Exercise task
Reproduce every line of the records below word for word.

Records for this task
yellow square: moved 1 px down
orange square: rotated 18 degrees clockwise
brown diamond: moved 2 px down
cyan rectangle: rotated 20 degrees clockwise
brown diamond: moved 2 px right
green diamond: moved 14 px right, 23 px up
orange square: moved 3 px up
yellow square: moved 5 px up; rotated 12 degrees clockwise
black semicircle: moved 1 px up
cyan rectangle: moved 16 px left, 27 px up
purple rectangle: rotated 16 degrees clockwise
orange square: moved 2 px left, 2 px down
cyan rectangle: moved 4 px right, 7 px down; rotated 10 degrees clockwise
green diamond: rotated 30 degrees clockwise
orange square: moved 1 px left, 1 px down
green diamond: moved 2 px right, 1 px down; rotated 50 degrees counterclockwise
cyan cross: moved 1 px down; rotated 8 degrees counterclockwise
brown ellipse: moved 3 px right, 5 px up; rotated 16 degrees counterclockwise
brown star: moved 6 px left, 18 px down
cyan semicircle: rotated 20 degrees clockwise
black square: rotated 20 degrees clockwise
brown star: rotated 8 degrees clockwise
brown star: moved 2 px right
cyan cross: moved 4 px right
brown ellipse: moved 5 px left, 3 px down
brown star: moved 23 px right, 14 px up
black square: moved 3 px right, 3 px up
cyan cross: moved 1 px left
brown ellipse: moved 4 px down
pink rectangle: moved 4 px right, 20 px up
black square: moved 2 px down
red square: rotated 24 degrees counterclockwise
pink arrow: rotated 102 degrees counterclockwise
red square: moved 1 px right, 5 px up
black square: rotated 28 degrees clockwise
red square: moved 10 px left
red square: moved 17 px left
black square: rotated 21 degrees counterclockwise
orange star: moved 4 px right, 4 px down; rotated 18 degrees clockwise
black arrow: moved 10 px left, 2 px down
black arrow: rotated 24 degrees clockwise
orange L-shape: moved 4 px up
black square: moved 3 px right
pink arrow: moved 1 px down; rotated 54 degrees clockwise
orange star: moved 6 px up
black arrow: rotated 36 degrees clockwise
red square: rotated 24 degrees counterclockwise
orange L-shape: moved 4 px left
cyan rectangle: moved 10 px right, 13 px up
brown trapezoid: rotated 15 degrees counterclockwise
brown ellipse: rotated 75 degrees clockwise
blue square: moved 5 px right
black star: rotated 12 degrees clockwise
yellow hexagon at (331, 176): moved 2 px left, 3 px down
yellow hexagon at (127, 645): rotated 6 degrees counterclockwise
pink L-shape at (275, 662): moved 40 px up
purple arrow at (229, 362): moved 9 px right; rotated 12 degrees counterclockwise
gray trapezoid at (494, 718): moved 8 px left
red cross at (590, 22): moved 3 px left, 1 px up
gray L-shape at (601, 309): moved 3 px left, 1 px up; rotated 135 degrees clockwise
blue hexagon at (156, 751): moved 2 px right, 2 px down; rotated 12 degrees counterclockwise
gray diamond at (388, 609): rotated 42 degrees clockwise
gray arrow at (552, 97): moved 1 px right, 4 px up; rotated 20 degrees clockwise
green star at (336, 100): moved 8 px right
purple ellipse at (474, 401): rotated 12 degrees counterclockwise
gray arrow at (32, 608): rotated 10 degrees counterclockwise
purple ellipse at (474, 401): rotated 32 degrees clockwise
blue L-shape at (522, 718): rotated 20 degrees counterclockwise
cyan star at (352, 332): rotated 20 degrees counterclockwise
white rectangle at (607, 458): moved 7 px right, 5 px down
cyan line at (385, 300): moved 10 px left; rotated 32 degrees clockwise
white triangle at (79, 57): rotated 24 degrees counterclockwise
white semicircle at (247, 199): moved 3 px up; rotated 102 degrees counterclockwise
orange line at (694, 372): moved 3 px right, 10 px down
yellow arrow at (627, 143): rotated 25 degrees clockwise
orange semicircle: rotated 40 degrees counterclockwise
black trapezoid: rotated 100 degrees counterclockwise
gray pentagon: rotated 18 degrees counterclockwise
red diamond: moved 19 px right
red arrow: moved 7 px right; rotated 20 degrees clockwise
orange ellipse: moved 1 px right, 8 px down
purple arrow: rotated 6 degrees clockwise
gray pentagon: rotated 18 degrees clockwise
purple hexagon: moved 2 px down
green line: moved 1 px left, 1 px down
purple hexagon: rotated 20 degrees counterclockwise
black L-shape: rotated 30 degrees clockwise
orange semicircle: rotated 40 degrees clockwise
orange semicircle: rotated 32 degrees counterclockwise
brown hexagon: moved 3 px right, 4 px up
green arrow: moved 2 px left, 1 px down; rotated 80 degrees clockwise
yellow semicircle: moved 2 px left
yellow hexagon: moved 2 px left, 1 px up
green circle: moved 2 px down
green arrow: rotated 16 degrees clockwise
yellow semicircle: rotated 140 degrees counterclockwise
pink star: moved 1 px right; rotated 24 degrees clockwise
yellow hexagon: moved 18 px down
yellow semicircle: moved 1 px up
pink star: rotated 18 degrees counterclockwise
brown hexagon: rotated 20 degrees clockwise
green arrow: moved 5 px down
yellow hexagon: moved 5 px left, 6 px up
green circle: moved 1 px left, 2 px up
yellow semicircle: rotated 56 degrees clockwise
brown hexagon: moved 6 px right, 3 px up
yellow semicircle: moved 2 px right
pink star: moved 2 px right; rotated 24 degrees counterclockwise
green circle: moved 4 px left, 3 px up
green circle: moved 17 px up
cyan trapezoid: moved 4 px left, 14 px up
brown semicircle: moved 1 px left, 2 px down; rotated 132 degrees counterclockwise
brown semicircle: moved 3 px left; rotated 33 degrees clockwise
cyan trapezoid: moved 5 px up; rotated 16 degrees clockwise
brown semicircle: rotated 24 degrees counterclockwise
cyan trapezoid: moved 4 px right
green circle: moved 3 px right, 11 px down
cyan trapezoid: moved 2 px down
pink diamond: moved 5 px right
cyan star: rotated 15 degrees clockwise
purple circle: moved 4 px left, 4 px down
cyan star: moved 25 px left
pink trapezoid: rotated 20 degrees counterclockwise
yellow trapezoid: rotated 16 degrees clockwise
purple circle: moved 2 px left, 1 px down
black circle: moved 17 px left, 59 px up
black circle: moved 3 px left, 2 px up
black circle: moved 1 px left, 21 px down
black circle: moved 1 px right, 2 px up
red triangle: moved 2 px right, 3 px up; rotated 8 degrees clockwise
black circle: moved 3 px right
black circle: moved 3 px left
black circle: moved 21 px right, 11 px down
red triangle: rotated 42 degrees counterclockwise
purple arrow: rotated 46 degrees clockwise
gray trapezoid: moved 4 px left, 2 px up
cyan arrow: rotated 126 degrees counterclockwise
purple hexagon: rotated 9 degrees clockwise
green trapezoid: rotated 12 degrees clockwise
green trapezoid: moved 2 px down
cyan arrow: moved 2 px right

Solution
yellow square: moved 1 px down
orange square: rotated 18 degrees clockwise
brown diamond: moved 2 px down
cyan rectangle: rotated 20 degrees clockwise
brown diamond: moved 2 px right
green diamond: moved 14 px right, 23 px up
orange square: moved 3 px up
yellow square: moved 5 px up; rotated 12 degrees clockwise
black semicircle: moved 1 px up
cyan rectangle: moved 16 px left, 27 px up
purple rectangle: rotated 16 degrees clockwise
orange square: moved 2 px left, 2 px down
cyan rectangle: moved 4 px right, 7 px down; rotated 10 degrees clockwise
green diamond: rotated 30 degrees clockwise
orange square: moved 1 px left, 1 px down
green diamond: moved 2 px right, 1 px down; rotated 50 degrees counterclockwise
cyan cross: moved 1 px down; rotated 8 degrees counterclockwise
brown ellipse: moved 3 px right, 5 px up; rotated 16 degrees counterclockwise
brown star: moved 6 px left, 18 px down
cyan semicircle: rotated 20 degrees clockwise
black square: rotated 20 degrees clockwise
brown star: rotated 8 degrees clockwise
brown star: moved 2 px right
cyan cross: moved 4 px right
brown ellipse: moved 5 px left, 3 px down
brown star: moved 23 px right, 14 px up
black square: moved 3 px right, 3 px up
cyan cross: moved 1 px left
brown ellipse: moved 4 px down
pink rectangle: moved 4 px right, 20 px up
black square: moved 2 px down
red square: rotated 24 degrees counterclockwise
pink arrow: rotated 102 degrees counterclockwise
red square: moved 1 px right, 5 px up
black square: rotated 28 degrees clockwise
red square: moved 10 px left
red square: moved 17 px left
black square: rotated 21 degrees counterclockwise
orange star: moved 4 px right, 4 px down; rotated 18 degrees clockwise
black arrow: moved 10 px left, 2 px down
black arrow: rotated 24 degrees clockwise
orange L-shape: moved 4 px up
black square: moved 3 px right
pink arrow: moved 1 px down; rotated 54 degrees clockwise
orange star: moved 6 px up
black arrow: rotated 36 degrees clockwise
red square: rotated 24 degrees counterclockwise
orange L-shape: moved 4 px left
cyan rectangle: moved 10 px right, 13 px up
brown trapezoid: rotated 15 degrees counterclockwise
brown ellipse: rotated 75 degrees clockwise
blue square: moved 5 px right
black star: rotated 12 degrees clockwise
yellow hexagon at (331, 176): moved 2 px left, 3 px down
yellow hexagon at (127, 645): rotated 6 degrees counterclockwise
pink L-shape at (275, 662): moved 40 px up
purple arrow at (229, 362): moved 9 px right; rotated 12 degrees counterclockwise
gray trapezoid at (494, 718): moved 8 px left
red cross at (590, 22): moved 3 px left, 1 px up
gray L-shape at (601, 309): moved 3 px left, 1 px up; rotated 135 degrees clockwise
blue hexagon at (156, 751): moved 2 px right, 2 px down; rotated 12 degrees counterclockwise
gray diamond at (388, 609): rotated 42 degrees clockwise
gray arrow at (552, 97): moved 1 px right, 4 px up; rotated 20 degrees clockwise
green star at (336, 100): moved 8 px right
purple ellipse at (474, 401): rotated 12 degrees counterclockwise
gray arrow at (32, 608): rotated 10 degrees counterclockwise
purple ellipse at (474, 401): rotated 32 degrees clockwise
blue L-shape at (522, 718): rotated 20 degrees counterclockwise
cyan star at (352, 332): rotated 20 degrees counterclockwise
white rectangle at (607, 458): moved 7 px right, 5 px down
cyan line at (385, 300): moved 10 px left; rotated 32 degrees clockwise
white triangle at (79, 57): rotated 24 degrees counterclockwise
white semicircle at (247, 199): moved 3 px up; rotated 102 degrees counterclockwise
orange line at (694, 372): moved 3 px right, 10 px down
yellow arrow at (627, 143): rotated 25 degrees clockwise
orange semicircle: rotated 40 degrees counterclockwise
black trapezoid: rotated 100 degrees counterclockwise
gray pentagon: rotated 18 degrees counterclockwise
red diamond: moved 19 px right
red arrow: moved 7 px right; rotated 20 degrees clockwise
orange ellipse: moved 1 px right, 8 px down
purple arrow: rotated 6 degrees clockwise
gray pentagon: rotated 18 degrees clockwise
purple hexagon: moved 2 px down
green line: moved 1 px left, 1 px down
purple hexagon: rotated 20 degrees counterclockwise
black L-shape: rotated 30 degrees clockwise
orange semicircle: rotated 40 degrees clockwise
orange semicircle: rotated 32 degrees counterclockwise
brown hexagon: moved 3 px right, 4 px up
green arrow: moved 2 px left, 1 px down; rotated 80 degrees clockwise
yellow semicircle: moved 2 px left
yellow hexagon: moved 2 px left, 1 px up
green circle: moved 2 px down
green arrow: rotated 16 degrees clockwise
yellow semicircle: rotated 140 degrees counterclockwise
pink star: moved 1 px right; rotated 24 degrees clockwise
yellow hexagon: moved 18 px down
yellow semicircle: moved 1 px up
pink star: rotated 18 degrees counterclockwise
brown hexagon: rotated 20 degrees clockwise
green arrow: moved 5 px down
yellow hexagon: moved 5 px left, 6 px up
green circle: moved 1 px left, 2 px up
yellow semicircle: rotated 56 degrees clockwise
brown hexagon: moved 6 px right, 3 px up
yellow semicircle: moved 2 px right
pink star: moved 2 px right; rotated 24 degrees counterclockwise
green circle: moved 4 px left, 3 px up
green circle: moved 17 px up
cyan trapezoid: moved 4 px left, 14 px up
brown semicircle: moved 1 px left, 2 px down; rotated 132 degrees counterclockwise
brown semicircle: moved 3 px left; rotated 33 degrees clockwise
cyan trapezoid: moved 5 px up; rotated 16 degrees clockwise
brown semicircle: rotated 24 degrees counterclockwise
cyan trapezoid: moved 4 px right
green circle: moved 3 px right, 11 px down
cyan trapezoid: moved 2 px down
pink diamond: moved 5 px right
cyan star: rotated 15 degrees clockwise
purple circle: moved 4 px left, 4 px down
cyan star: moved 25 px left
pink trapezoid: rotated 20 degrees counterclockwise
yellow trapezoid: rotated 16 degrees clockwise
purple circle: moved 2 px left, 1 px down
black circle: moved 17 px left, 59 px up
black circle: moved 3 px left, 2 px up
black circle: moved 1 px left, 21 px down
black circle: moved 1 px right, 2 px up
red triangle: moved 2 px right, 3 px up; rotated 8 degrees clockwise
black circle: moved 3 px right
black circle: moved 3 px left
black circle: moved 21 px right, 11 px down
red triangle: rotated 42 degrees counterclockwise
purple arrow: rotated 46 degrees clockwise
gray trapezoid: moved 4 px left, 2 px up
cyan arrow: rotated 126 degrees counterclockwise
purple hexagon: rotated 9 degrees clockwise
green trapezoid: rotated 12 degrees clockwise
green trapezoid: moved 2 px down
cyan arrow: moved 2 px right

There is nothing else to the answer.